WHAT YOU NEED TO DO: Transcribe exactly the lines below that begin at the line with "(537, 509) = (363, 191): black" and stop after the line with "camera: 45 degrees left, 15 degrees down", leaving out every picture.

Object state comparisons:
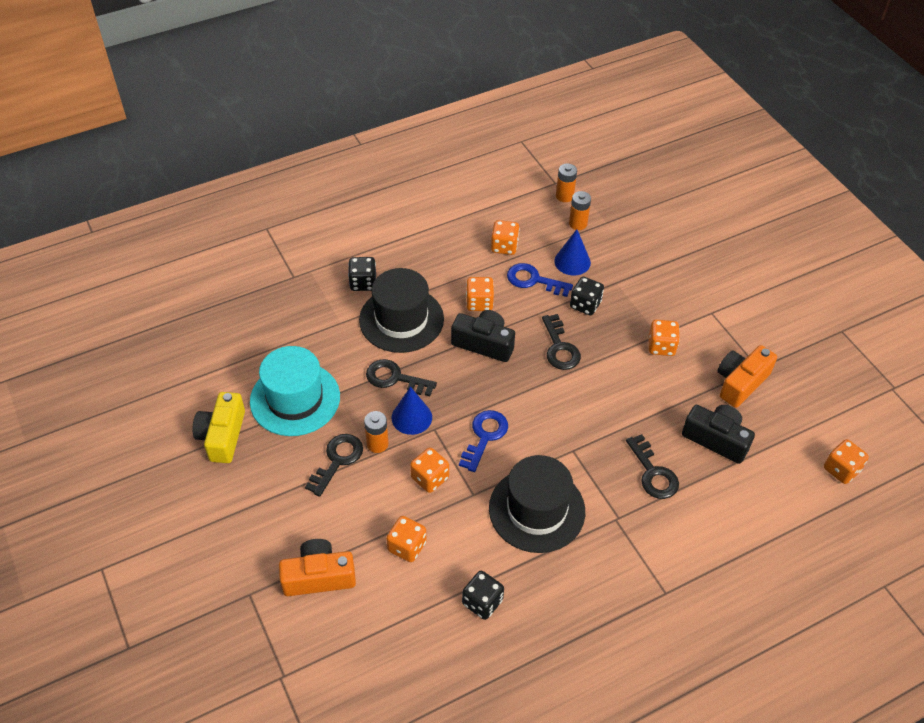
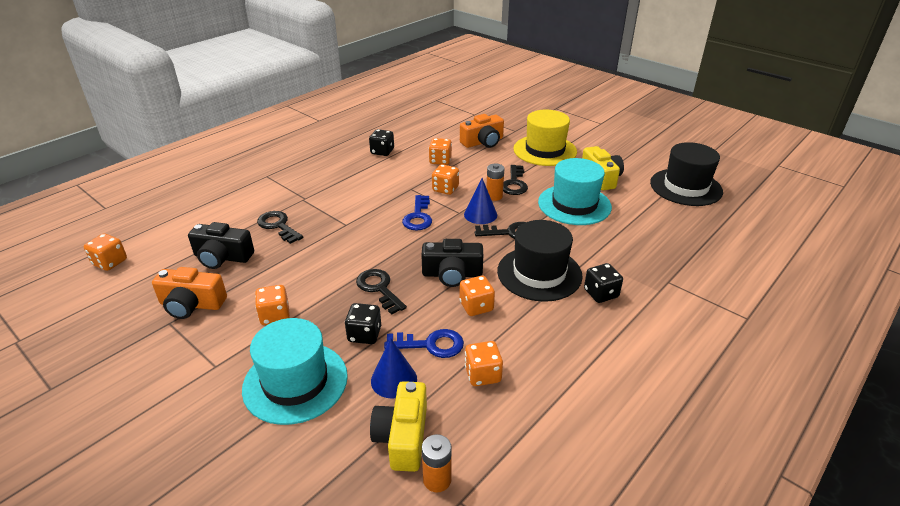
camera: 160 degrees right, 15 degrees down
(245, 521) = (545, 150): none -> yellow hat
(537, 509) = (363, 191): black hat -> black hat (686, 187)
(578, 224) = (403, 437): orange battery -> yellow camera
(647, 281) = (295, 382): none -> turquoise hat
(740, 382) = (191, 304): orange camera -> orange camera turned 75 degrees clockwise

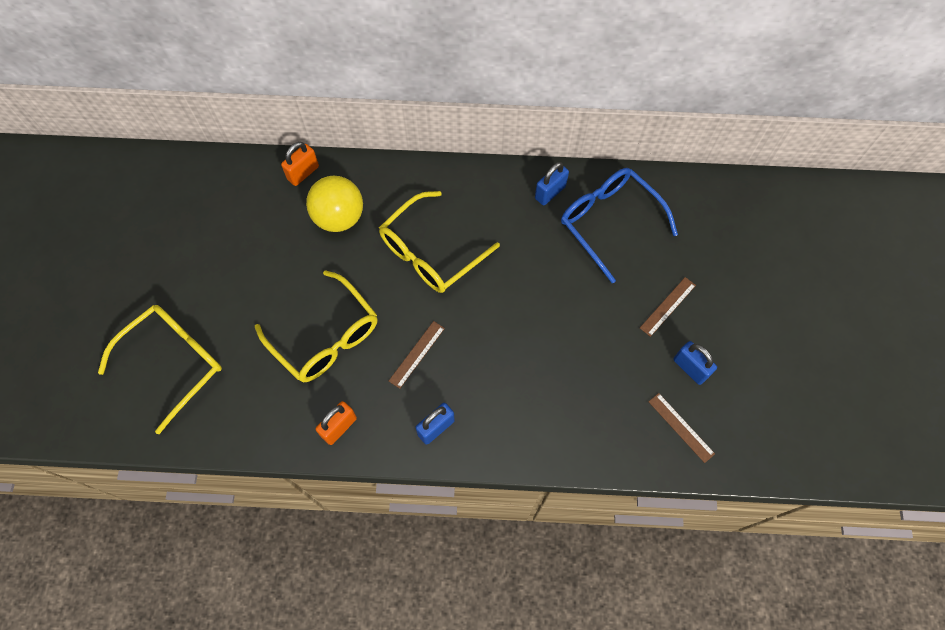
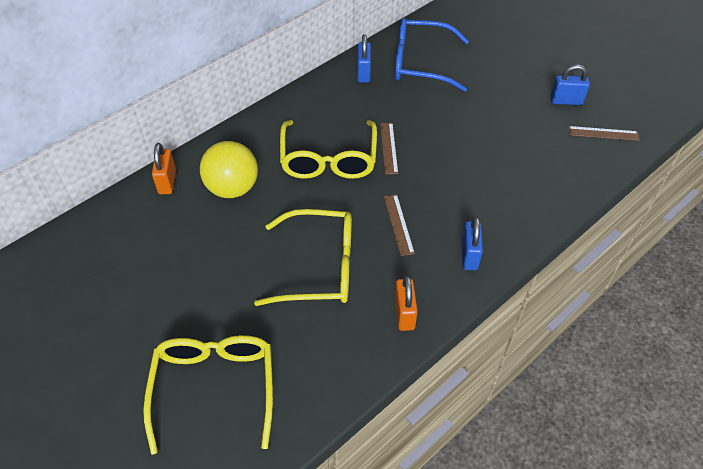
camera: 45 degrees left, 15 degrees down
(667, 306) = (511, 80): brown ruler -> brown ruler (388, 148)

SOLUTION FOR THIS EXERCISE:
(537, 509) = (363, 191): black hat -> black hat (686, 187)
(578, 224) = (403, 437): orange battery -> yellow camera
(647, 281) = (295, 382): none -> turquoise hat
(740, 382) = (191, 304): orange camera -> orange camera turned 75 degrees clockwise

camera: 45 degrees left, 15 degrees down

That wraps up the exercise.